> [What is being asked] For every line in the listing below that contains the word "purple", add one to the tally. State the final number and nothing else.

> [Given information]

===============

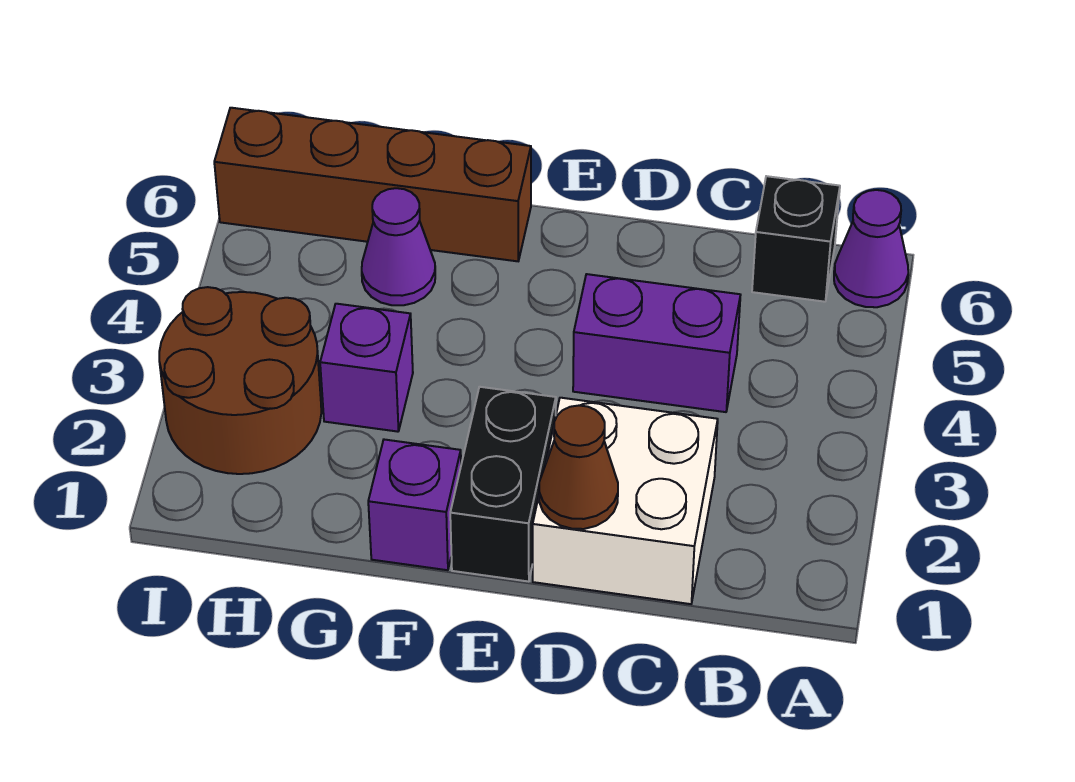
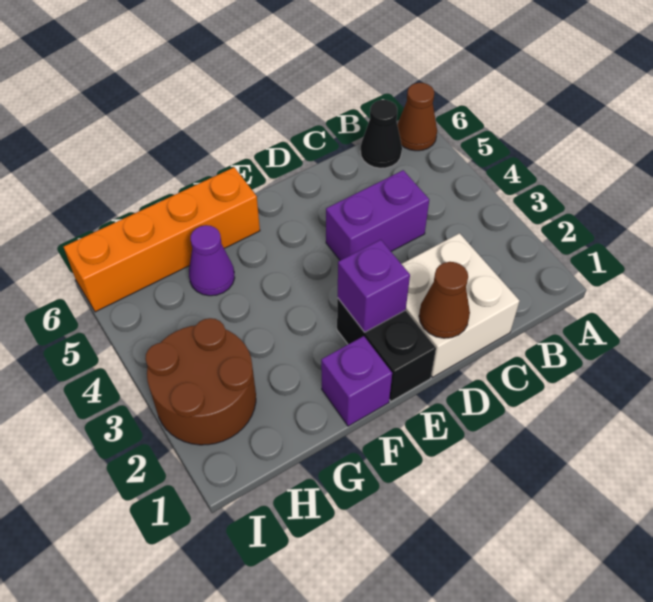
purple cone A6 level 1 -> brown cone A6 level 1
black brick B6 level 1 -> black cone B6 level 1
brown brick F6:I6 level 1 -> orange brick F6:I6 level 1
purple brick G3 level 1 -> purple brick E2 level 2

===============

> [Written response] 2